Collection entries =

+ + + +

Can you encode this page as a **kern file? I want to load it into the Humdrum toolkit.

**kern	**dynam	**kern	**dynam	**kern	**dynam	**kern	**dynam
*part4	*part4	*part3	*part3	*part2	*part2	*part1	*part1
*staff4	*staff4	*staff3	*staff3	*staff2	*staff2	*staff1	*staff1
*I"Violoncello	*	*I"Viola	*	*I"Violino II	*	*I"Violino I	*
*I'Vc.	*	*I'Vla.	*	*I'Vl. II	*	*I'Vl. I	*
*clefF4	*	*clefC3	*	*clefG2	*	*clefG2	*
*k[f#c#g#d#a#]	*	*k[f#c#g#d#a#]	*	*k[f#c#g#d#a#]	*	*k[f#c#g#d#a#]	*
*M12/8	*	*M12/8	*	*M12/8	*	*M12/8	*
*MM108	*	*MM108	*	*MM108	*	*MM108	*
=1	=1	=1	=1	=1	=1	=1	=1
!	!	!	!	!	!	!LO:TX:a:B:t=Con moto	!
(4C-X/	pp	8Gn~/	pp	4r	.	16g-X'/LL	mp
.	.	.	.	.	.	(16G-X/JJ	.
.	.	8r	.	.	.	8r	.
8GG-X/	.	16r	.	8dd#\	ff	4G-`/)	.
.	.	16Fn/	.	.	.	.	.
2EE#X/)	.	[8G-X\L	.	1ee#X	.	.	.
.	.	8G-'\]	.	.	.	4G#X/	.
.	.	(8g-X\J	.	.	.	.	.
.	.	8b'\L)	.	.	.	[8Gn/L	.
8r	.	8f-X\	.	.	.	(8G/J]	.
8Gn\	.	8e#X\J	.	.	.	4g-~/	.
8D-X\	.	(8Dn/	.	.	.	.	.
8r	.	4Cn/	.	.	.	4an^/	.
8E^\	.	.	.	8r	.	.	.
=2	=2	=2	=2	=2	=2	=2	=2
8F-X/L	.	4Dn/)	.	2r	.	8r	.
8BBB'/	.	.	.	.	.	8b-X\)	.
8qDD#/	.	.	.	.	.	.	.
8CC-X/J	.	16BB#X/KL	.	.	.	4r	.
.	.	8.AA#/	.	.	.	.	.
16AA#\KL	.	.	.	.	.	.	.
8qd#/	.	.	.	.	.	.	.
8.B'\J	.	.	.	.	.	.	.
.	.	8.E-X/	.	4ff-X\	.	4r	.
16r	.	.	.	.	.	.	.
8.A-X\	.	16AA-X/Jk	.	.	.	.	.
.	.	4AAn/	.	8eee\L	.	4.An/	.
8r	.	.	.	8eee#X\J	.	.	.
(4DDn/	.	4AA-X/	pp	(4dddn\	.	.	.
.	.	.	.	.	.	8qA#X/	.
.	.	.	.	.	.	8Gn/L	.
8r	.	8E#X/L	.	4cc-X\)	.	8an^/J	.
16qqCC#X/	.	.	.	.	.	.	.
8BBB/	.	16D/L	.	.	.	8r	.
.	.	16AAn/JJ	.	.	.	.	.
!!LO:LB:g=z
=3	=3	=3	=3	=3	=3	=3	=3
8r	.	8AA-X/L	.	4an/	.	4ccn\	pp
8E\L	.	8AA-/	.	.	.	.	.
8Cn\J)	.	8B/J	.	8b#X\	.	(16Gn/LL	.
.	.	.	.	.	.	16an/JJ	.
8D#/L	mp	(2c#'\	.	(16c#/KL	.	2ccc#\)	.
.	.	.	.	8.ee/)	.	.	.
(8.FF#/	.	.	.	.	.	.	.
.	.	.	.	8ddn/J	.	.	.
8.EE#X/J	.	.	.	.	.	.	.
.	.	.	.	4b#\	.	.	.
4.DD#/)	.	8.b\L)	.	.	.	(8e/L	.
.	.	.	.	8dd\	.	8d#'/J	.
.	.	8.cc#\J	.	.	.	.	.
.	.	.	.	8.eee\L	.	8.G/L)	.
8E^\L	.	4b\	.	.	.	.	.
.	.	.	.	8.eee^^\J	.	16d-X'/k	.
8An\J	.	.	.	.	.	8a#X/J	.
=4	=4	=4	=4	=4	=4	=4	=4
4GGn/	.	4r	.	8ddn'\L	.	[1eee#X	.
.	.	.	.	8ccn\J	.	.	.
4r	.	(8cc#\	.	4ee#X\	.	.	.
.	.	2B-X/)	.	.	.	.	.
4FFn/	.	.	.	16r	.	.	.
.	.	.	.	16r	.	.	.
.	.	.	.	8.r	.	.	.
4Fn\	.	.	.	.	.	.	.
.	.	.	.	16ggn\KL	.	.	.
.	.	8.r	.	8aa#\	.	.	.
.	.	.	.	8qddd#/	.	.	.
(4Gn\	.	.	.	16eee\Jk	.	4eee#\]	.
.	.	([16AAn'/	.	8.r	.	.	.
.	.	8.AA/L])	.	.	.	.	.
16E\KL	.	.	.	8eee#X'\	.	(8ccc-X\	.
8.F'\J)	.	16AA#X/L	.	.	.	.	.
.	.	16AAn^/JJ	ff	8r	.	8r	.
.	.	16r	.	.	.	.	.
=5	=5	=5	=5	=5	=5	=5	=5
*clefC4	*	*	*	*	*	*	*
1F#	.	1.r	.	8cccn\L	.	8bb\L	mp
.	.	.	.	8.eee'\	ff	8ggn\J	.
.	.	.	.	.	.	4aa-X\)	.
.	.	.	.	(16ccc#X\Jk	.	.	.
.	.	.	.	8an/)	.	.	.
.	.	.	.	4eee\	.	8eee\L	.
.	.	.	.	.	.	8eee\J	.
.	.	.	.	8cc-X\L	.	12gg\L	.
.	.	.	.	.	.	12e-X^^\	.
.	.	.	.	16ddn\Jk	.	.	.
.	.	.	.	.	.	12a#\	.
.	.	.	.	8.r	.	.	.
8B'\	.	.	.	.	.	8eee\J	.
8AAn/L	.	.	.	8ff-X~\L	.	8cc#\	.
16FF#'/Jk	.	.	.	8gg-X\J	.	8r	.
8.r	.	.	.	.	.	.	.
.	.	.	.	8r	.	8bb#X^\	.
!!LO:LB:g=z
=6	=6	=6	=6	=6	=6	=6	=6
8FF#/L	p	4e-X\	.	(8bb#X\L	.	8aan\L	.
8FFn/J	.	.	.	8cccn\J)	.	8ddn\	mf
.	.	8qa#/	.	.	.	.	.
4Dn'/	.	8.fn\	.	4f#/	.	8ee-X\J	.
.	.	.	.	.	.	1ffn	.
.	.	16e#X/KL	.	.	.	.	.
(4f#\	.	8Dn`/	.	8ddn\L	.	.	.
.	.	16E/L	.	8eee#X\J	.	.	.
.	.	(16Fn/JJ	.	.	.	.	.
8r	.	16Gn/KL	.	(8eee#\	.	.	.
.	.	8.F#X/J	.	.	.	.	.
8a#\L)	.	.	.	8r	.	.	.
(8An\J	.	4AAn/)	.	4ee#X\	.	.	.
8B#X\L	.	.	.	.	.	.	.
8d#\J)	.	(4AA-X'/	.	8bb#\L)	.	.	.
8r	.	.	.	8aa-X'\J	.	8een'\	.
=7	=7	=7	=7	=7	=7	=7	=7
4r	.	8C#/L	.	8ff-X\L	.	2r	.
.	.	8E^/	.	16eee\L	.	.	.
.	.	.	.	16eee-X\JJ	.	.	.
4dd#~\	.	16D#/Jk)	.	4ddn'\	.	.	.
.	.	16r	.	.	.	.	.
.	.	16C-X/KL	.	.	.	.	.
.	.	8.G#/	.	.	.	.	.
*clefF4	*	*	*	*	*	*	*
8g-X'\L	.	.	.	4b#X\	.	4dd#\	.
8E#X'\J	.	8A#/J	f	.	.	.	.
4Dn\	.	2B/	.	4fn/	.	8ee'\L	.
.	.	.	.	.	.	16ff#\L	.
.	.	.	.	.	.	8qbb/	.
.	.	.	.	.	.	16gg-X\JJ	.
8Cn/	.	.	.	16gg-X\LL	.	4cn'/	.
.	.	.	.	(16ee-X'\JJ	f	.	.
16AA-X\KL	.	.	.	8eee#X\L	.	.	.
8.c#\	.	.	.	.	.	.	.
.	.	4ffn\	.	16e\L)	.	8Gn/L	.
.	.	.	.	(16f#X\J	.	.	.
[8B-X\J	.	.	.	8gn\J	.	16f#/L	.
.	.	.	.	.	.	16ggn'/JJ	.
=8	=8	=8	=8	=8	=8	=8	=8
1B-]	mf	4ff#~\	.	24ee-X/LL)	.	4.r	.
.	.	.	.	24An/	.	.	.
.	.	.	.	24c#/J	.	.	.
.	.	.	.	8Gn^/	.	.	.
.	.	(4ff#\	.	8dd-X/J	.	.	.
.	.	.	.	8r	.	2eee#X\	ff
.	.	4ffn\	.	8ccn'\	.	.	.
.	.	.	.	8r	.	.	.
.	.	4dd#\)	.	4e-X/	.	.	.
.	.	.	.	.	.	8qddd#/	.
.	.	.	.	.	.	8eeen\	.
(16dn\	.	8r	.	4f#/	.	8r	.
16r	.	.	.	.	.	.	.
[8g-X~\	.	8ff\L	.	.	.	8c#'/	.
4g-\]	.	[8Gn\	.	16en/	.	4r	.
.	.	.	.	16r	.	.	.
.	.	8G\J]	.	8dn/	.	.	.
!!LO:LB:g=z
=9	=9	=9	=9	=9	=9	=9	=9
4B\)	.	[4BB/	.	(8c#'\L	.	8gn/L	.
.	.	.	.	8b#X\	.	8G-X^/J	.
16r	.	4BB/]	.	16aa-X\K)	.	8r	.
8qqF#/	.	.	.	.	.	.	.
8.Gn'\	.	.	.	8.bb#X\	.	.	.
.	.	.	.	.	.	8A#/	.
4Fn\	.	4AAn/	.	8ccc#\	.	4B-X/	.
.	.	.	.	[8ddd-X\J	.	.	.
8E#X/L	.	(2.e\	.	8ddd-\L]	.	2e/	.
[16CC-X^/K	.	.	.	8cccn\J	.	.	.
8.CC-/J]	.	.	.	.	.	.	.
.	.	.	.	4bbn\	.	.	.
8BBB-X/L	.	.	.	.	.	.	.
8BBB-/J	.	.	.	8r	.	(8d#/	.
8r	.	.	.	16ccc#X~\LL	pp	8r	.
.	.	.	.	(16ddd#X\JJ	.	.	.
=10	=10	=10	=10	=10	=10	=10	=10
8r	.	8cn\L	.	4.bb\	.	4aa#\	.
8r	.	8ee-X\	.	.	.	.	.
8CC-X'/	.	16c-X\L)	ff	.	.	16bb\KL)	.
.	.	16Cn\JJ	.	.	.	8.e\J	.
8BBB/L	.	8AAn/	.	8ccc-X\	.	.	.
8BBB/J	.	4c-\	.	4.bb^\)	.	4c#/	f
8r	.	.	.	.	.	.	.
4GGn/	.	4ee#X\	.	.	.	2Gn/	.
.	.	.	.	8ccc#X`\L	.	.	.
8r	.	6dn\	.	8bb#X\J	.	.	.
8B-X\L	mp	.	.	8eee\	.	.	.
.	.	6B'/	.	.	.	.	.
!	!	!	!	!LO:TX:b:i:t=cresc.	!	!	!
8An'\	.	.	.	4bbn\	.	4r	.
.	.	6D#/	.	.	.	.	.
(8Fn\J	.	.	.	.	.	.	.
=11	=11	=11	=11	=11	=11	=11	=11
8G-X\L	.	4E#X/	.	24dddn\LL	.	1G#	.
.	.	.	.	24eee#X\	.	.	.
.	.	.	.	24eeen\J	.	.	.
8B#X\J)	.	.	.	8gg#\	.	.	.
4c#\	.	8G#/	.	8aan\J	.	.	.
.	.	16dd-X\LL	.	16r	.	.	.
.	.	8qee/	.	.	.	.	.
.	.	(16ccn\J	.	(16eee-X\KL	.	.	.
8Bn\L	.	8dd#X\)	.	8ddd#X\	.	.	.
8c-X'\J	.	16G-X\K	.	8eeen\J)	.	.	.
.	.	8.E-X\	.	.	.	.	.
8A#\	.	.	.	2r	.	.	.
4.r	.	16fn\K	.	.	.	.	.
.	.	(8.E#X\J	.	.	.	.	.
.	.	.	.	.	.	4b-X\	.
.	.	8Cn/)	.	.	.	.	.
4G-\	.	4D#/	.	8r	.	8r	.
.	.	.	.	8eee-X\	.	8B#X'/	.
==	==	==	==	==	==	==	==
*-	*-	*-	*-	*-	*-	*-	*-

+ + + +

Exercise requirements = Identify each line in the entries above that contains the string "kern". Copy every such line.

Answer in full =
Can you encode this page as a **kern file? I want to load it into the Humdrum toolkit.
**kern	**dynam	**kern	**dynam	**kern	**dynam	**kern	**dynam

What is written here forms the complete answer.